Look below for the line containing "This is a 0.2". Output it and each remaining line of the entries exactly, and nothing else.

____

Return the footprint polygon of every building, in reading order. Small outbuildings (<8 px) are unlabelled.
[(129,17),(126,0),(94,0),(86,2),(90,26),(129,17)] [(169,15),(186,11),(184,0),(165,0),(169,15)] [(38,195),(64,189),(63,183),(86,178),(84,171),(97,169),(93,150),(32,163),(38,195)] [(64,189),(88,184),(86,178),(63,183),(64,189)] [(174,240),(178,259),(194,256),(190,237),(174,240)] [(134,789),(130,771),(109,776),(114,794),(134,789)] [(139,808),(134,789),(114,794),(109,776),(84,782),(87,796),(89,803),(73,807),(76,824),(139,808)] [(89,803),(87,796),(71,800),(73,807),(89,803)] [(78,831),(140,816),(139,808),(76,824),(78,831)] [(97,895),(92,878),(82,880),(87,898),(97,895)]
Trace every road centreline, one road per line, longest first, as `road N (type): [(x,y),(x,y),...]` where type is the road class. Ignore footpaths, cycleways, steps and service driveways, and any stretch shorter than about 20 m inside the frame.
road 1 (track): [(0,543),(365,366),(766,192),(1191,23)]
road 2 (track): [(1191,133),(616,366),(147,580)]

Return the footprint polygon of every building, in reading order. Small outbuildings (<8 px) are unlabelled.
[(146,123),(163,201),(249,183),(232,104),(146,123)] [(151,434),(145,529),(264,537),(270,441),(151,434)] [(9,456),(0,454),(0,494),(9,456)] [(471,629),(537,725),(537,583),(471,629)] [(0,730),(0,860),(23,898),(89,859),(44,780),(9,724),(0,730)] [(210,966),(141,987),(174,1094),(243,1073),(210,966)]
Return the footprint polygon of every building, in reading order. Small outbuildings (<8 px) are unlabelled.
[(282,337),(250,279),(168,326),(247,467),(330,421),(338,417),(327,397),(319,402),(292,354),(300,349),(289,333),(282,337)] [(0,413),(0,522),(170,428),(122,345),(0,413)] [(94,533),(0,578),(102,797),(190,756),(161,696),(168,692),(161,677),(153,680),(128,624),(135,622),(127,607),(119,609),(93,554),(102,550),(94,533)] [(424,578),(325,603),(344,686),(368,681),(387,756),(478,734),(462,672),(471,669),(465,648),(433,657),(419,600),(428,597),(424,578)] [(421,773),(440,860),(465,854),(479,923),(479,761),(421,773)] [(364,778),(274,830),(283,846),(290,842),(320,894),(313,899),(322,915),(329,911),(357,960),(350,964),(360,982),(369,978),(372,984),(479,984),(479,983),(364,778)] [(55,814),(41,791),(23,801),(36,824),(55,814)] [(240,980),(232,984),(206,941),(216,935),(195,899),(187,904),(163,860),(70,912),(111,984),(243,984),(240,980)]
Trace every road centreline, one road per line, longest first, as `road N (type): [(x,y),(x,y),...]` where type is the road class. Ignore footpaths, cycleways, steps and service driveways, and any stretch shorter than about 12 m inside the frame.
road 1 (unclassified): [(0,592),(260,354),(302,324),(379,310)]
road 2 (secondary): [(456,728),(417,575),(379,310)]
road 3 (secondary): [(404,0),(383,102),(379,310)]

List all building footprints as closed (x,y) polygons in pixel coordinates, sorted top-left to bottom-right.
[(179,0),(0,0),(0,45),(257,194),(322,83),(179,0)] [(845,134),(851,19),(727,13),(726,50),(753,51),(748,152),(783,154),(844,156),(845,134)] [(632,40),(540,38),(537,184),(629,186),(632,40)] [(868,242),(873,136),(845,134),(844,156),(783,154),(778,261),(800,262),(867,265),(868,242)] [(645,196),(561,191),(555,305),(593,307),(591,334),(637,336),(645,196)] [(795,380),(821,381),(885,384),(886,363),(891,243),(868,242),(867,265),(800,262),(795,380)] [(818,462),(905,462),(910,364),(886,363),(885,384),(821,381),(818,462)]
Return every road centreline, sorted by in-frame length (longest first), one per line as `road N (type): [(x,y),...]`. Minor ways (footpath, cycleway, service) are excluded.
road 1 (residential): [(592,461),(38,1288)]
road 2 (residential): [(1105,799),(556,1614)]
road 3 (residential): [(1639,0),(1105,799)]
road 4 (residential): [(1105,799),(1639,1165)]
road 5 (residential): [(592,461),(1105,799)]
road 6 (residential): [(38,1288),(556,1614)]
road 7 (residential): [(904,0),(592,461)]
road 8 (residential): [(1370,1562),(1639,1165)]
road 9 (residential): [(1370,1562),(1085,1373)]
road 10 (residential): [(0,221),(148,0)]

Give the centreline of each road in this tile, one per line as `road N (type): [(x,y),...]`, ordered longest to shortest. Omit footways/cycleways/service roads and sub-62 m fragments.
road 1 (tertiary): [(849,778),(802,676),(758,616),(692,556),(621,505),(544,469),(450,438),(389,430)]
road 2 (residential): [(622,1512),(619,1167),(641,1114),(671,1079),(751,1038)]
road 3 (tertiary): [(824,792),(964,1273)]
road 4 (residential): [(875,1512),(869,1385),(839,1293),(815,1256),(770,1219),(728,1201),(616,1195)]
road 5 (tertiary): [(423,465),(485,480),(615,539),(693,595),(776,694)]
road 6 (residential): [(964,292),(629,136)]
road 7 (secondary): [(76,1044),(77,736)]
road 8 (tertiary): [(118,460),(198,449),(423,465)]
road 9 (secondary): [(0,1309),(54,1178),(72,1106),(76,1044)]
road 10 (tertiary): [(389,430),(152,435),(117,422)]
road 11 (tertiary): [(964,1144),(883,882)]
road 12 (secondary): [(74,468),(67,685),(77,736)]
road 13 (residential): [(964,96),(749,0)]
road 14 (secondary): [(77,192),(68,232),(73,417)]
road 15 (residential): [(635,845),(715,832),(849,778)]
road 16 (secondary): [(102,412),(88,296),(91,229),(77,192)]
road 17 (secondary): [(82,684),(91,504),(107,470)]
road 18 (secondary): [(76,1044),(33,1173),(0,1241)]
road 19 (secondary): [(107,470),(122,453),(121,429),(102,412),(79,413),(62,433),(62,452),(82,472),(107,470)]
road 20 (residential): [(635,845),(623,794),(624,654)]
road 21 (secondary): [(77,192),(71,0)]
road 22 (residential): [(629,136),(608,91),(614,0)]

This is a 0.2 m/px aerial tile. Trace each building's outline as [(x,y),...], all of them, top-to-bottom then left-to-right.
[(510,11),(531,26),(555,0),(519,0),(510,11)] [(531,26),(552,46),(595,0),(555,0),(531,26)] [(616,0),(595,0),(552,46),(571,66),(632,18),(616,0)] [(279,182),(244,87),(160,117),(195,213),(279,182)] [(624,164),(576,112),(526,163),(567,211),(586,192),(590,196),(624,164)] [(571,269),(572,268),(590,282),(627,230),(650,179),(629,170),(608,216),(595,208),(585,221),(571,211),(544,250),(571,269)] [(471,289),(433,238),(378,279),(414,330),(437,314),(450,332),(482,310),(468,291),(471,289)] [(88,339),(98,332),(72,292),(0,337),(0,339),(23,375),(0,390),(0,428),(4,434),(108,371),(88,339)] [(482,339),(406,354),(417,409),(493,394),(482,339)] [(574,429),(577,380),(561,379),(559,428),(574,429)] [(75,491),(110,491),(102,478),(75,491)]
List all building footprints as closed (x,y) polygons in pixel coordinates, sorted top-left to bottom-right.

____

◆ YOUR SOLUTION:
This is a 0.2 m/px aerial tile. Trace each building's outline as [(x,y),...], all of them, top-to-bottom then left-to-right.
[(510,11),(531,26),(555,0),(519,0),(510,11)] [(531,26),(552,46),(595,0),(555,0),(531,26)] [(616,0),(595,0),(552,46),(571,66),(632,18),(616,0)] [(279,182),(244,87),(160,117),(195,213),(279,182)] [(624,164),(576,112),(526,163),(567,211),(586,192),(590,196),(624,164)] [(571,269),(572,268),(590,282),(627,230),(650,179),(629,170),(608,216),(595,208),(585,221),(571,211),(544,250),(571,269)] [(471,289),(433,238),(378,279),(414,330),(437,314),(450,332),(482,310),(468,291),(471,289)] [(88,339),(98,332),(72,292),(0,337),(0,339),(23,375),(0,390),(0,428),(4,434),(108,371),(88,339)] [(482,339),(406,354),(417,409),(493,394),(482,339)] [(574,429),(577,380),(561,379),(559,428),(574,429)] [(75,491),(110,491),(102,478),(75,491)]
List all building footprints as closed (x,y) polygons in pixel coordinates, sorted top-left to bottom-right.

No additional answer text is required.